#### DATA EXCERPTS
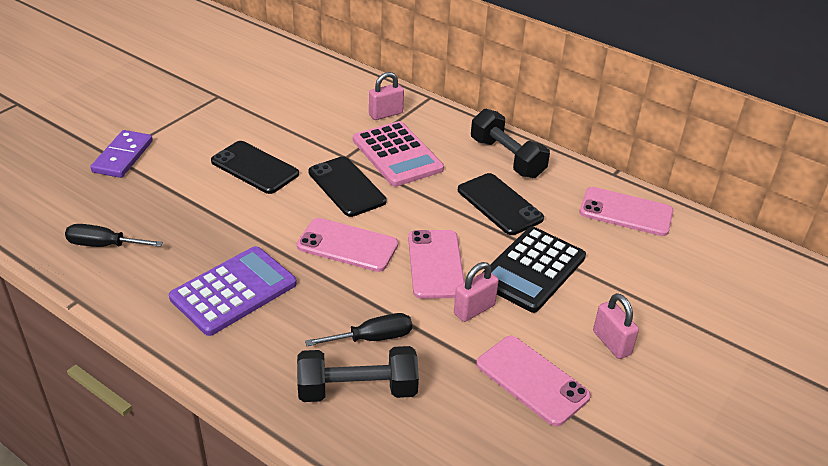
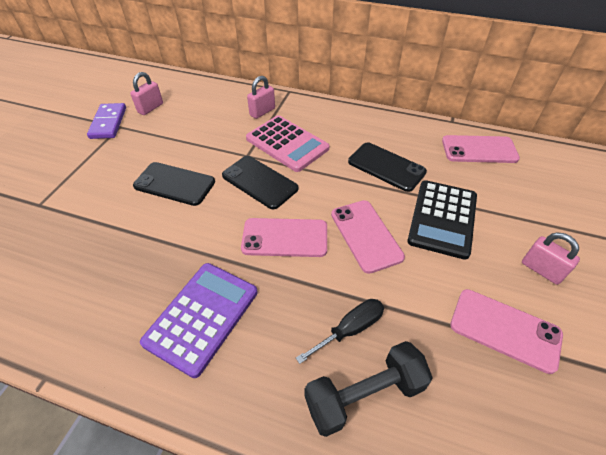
camera: 15 degrees left, 10 degrees up
(104, 245) = (56, 302): black screwdriver -> none
(123, 156) = (50, 202): purple domino -> purple domino (108, 123)
(474, 309) = (419, 271): pink padlock -> pink padlock (150, 108)
(507, 158) = (370, 127): black dumbbell -> none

#### INSTRUCTIONS TO FOLLOW
Everything in the records goes into your answer exactly, except the pictures.

#### EXPECTED ANSWER
camera: 15 degrees left, 10 degrees up
(104, 245) = (56, 302): black screwdriver -> none
(123, 156) = (50, 202): purple domino -> purple domino (108, 123)
(474, 309) = (419, 271): pink padlock -> pink padlock (150, 108)
(507, 158) = (370, 127): black dumbbell -> none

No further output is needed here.